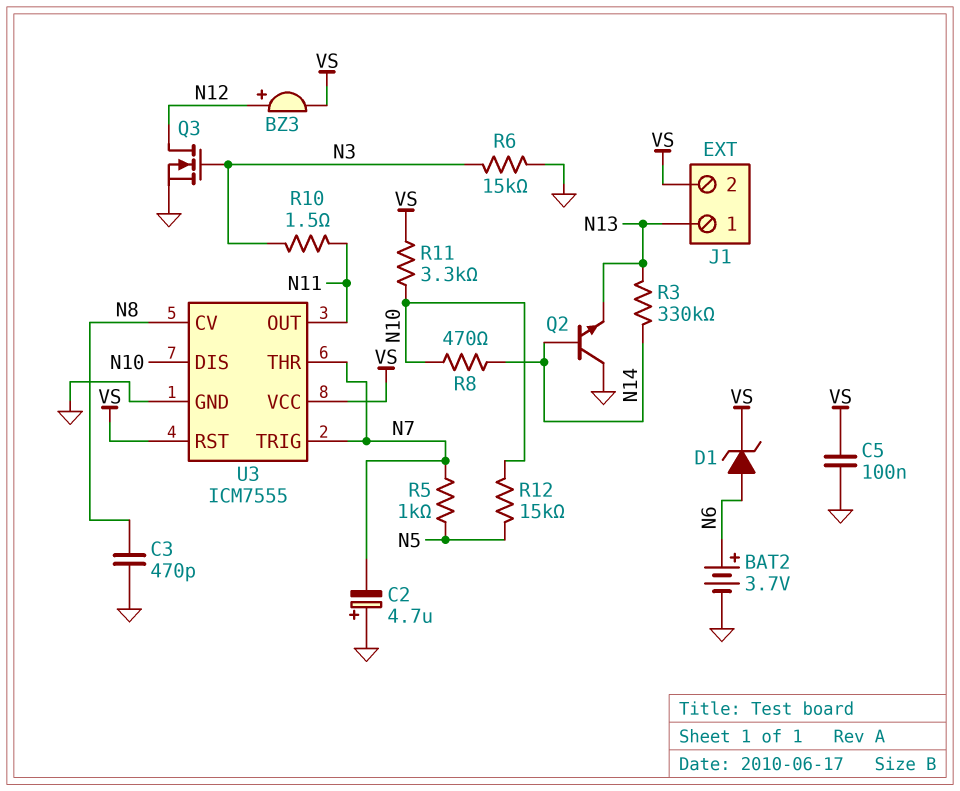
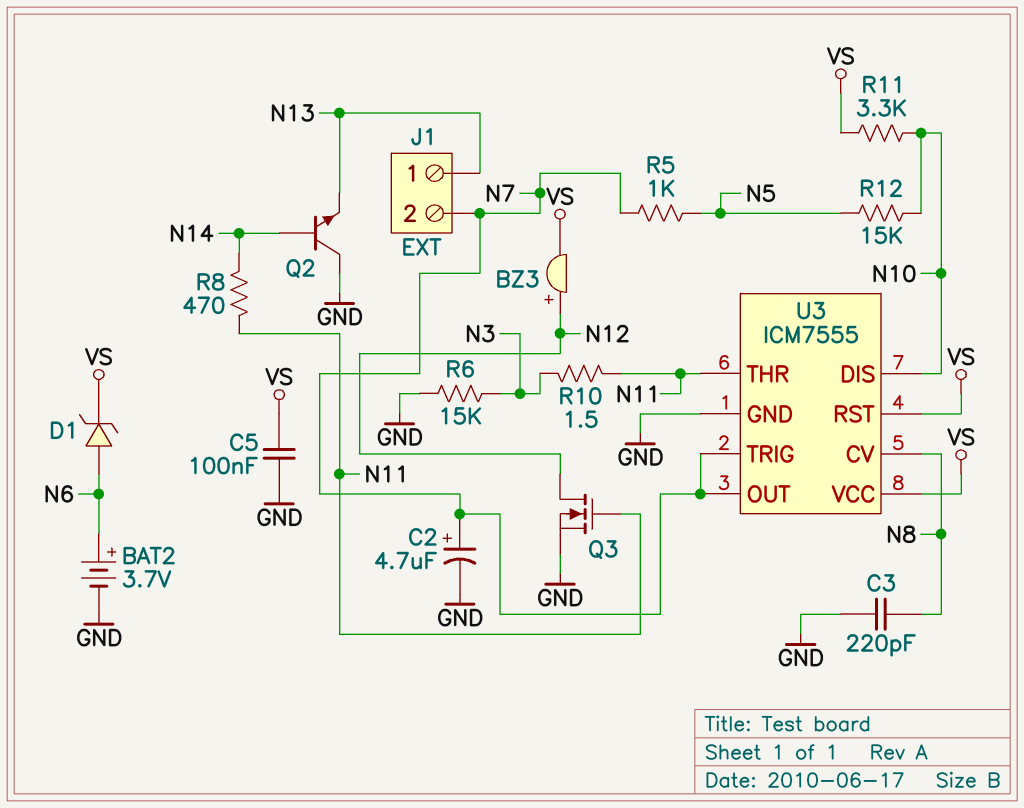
C2: 4.7uF (plus GND, minus N7) -> 4.7uF (plus N7, minus GND)
C3: 470pF (GND, N8) -> 220pF (GND, N8)
J1 pin 2: VS -> N7
Q3: NMOS (G N3, D N12, S GND) -> NMOS (G N11, D N12, S GND)
R3: 330k (N13, N14) -> none
R8: 470 (N10, N14) -> 470 (N11, N14)
U3 pin OUT: N11 -> N7
U3 pin THR: N7 -> N11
────────────────────
▸ **Work instructions**
In the printed copy, the material above must appear unchanged and without its pictures.

▸ **Written answer**
C2: 4.7uF (plus GND, minus N7) -> 4.7uF (plus N7, minus GND)
C3: 470pF (GND, N8) -> 220pF (GND, N8)
J1 pin 2: VS -> N7
Q3: NMOS (G N3, D N12, S GND) -> NMOS (G N11, D N12, S GND)
R3: 330k (N13, N14) -> none
R8: 470 (N10, N14) -> 470 (N11, N14)
U3 pin OUT: N11 -> N7
U3 pin THR: N7 -> N11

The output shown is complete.